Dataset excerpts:
────────────────────

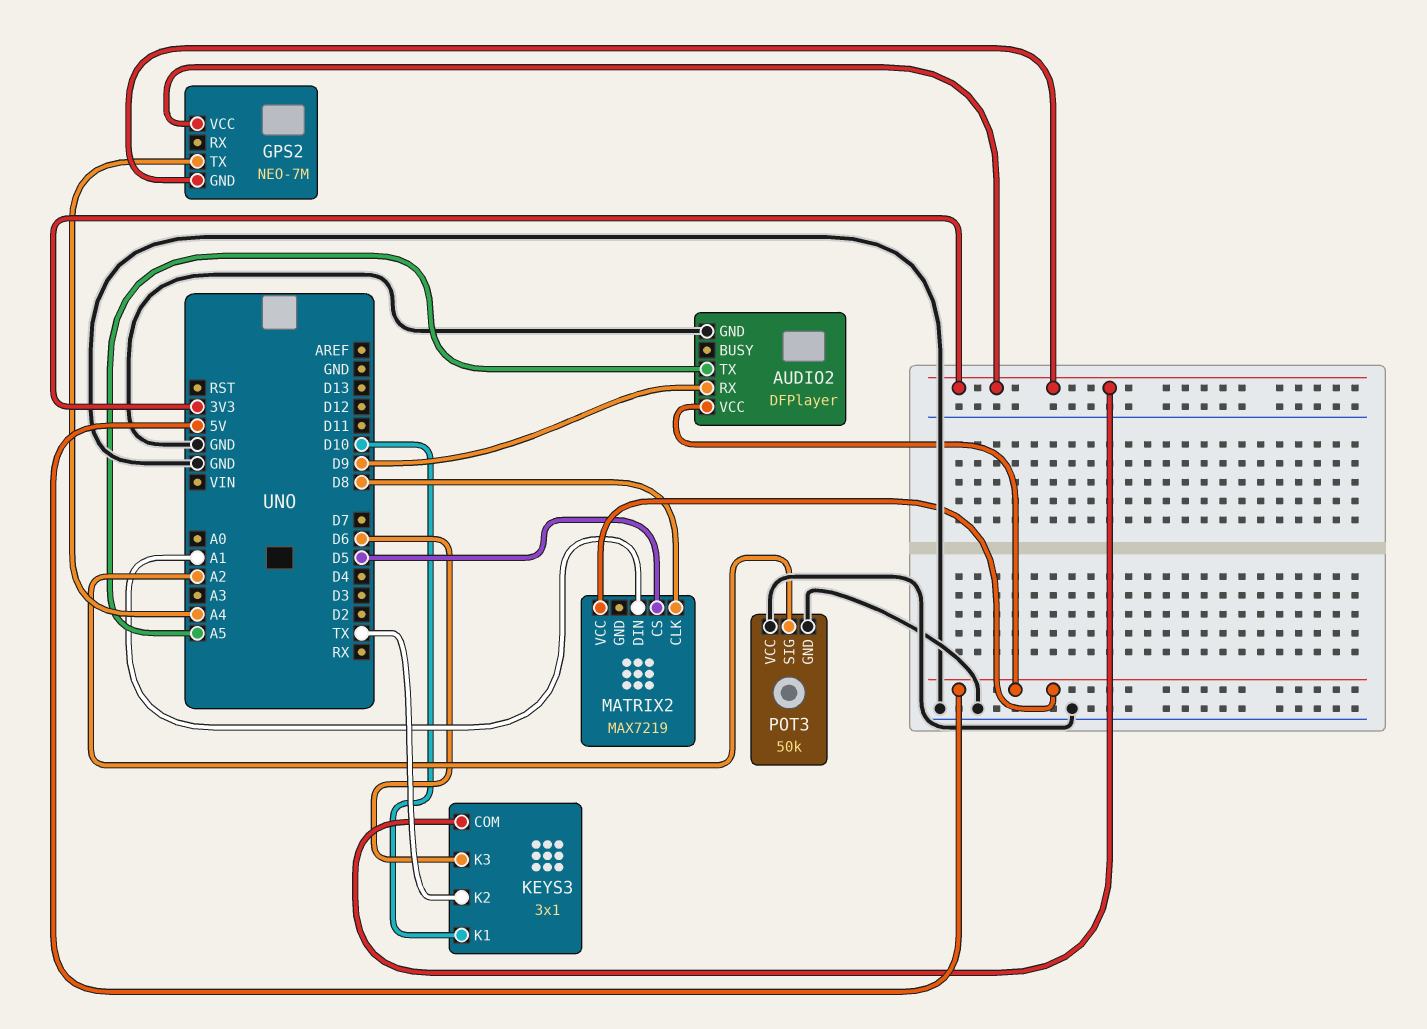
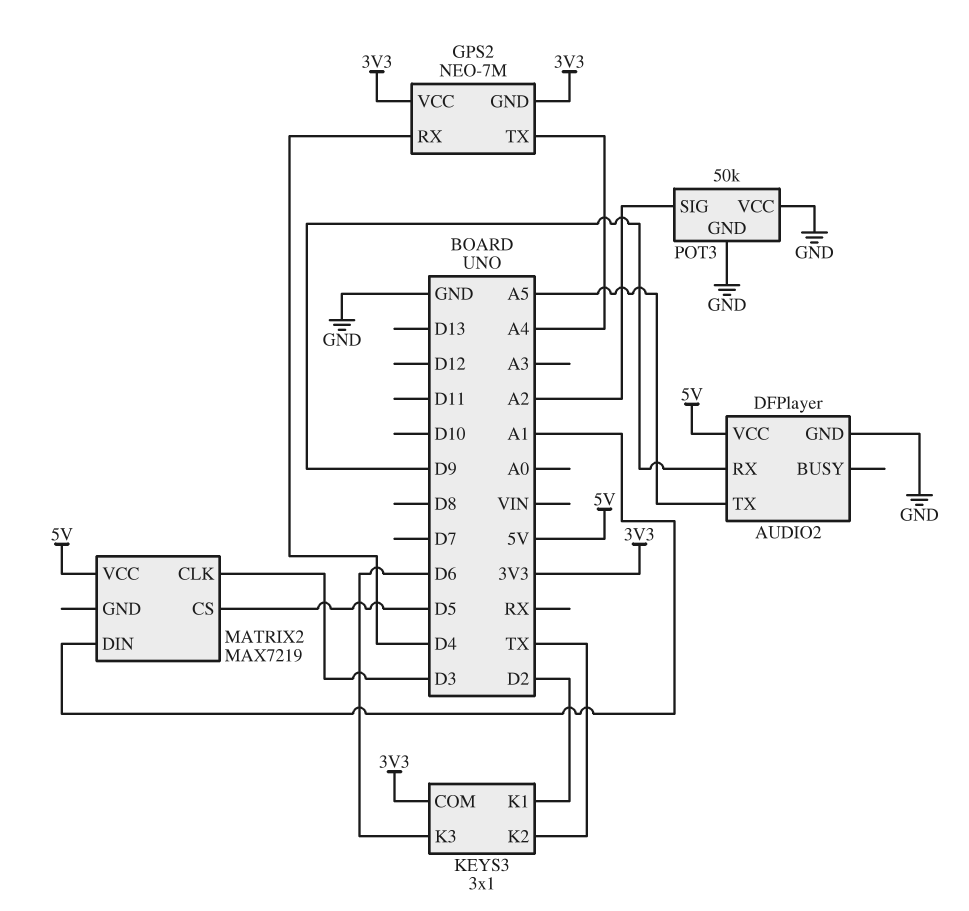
GPS2 pin RX: none -> D4
KEYS3 pin K1: D10 -> D2
MATRIX2 pin CLK: D8 -> D3

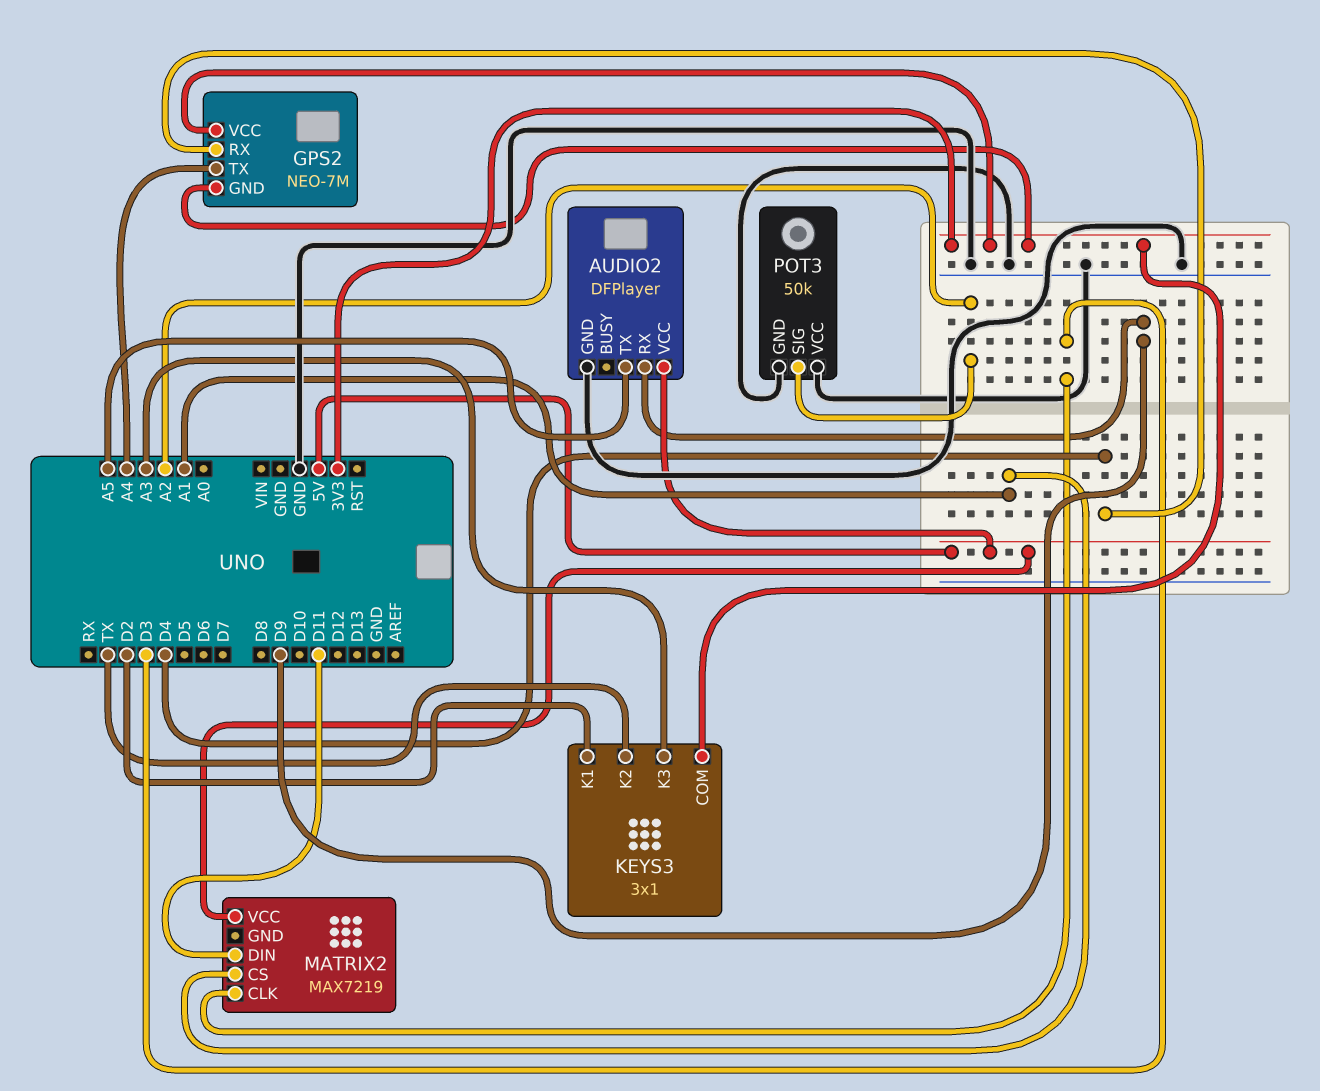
KEYS3 pin K3: D6 -> A3
MATRIX2 pin CS: D5 -> A1
MATRIX2 pin DIN: A1 -> D11

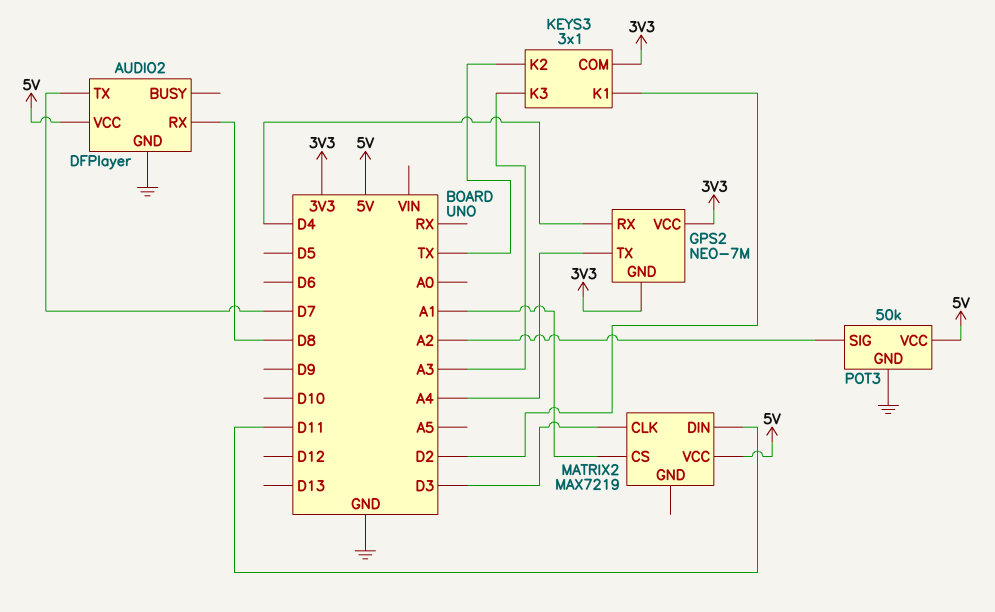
AUDIO2 pin RX: D9 -> D8
AUDIO2 pin TX: A5 -> D7
POT3 pin VCC: GND -> 5V

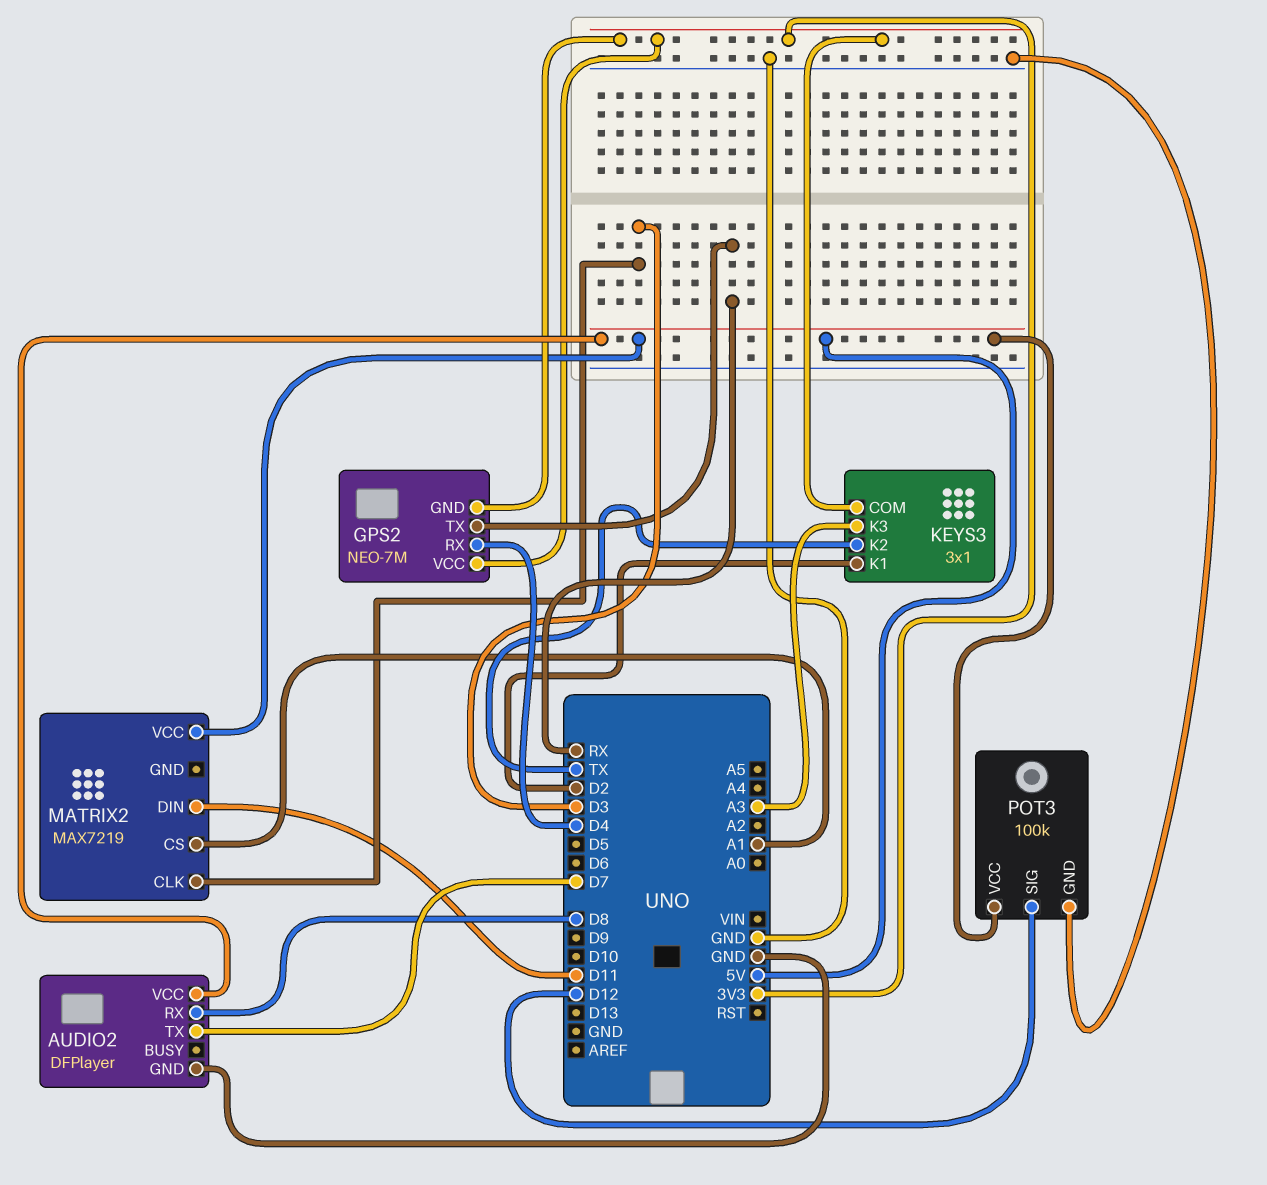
GPS2 pin TX: A4 -> RX
POT3: 50k -> 100k
POT3 pin SIG: A2 -> D12

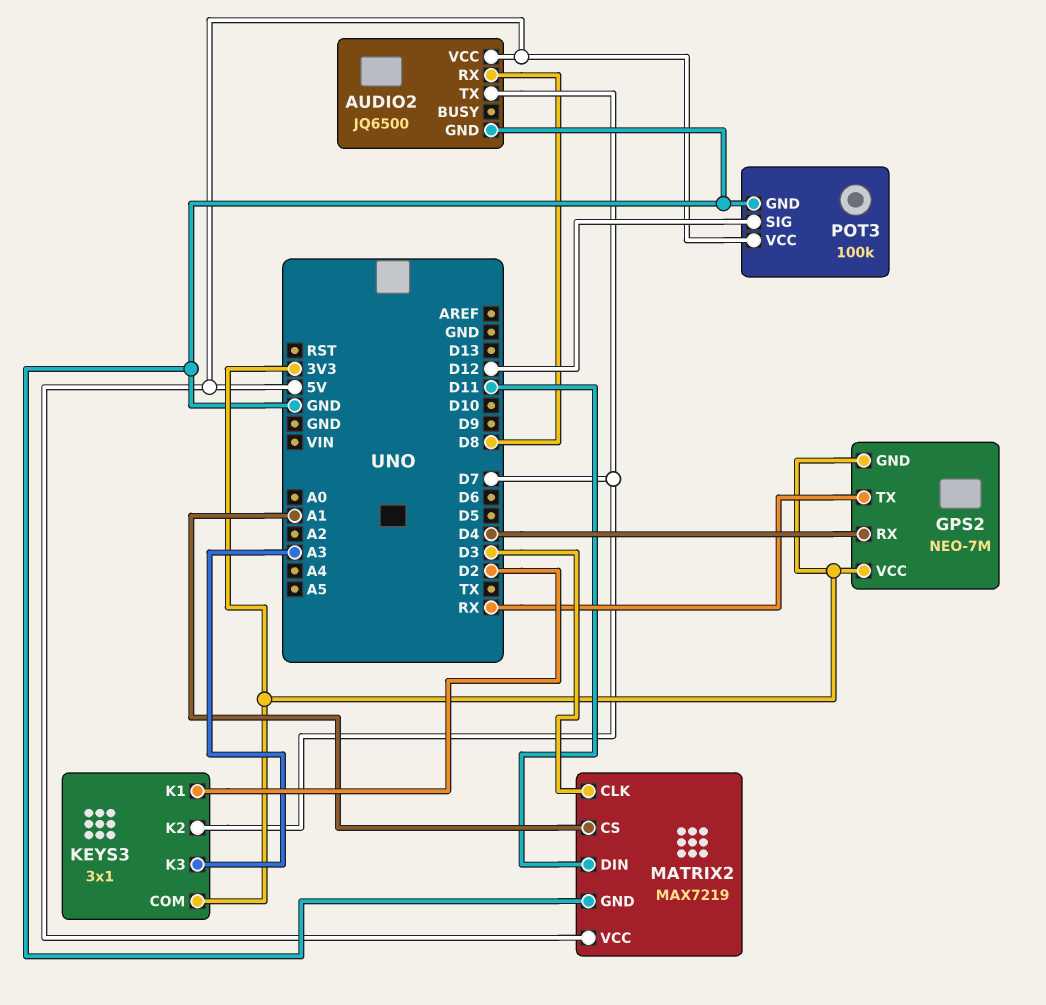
AUDIO2: DFPlayer -> JQ6500
KEYS3 pin K2: TX -> D7
MATRIX2 pin GND: none -> GND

────────────────────

→ TASK DETAILS:
Pick out the lines above that hold the string "none" and show them.

→ EXERCISE OUTPUT:
GPS2 pin RX: none -> D4
MATRIX2 pin GND: none -> GND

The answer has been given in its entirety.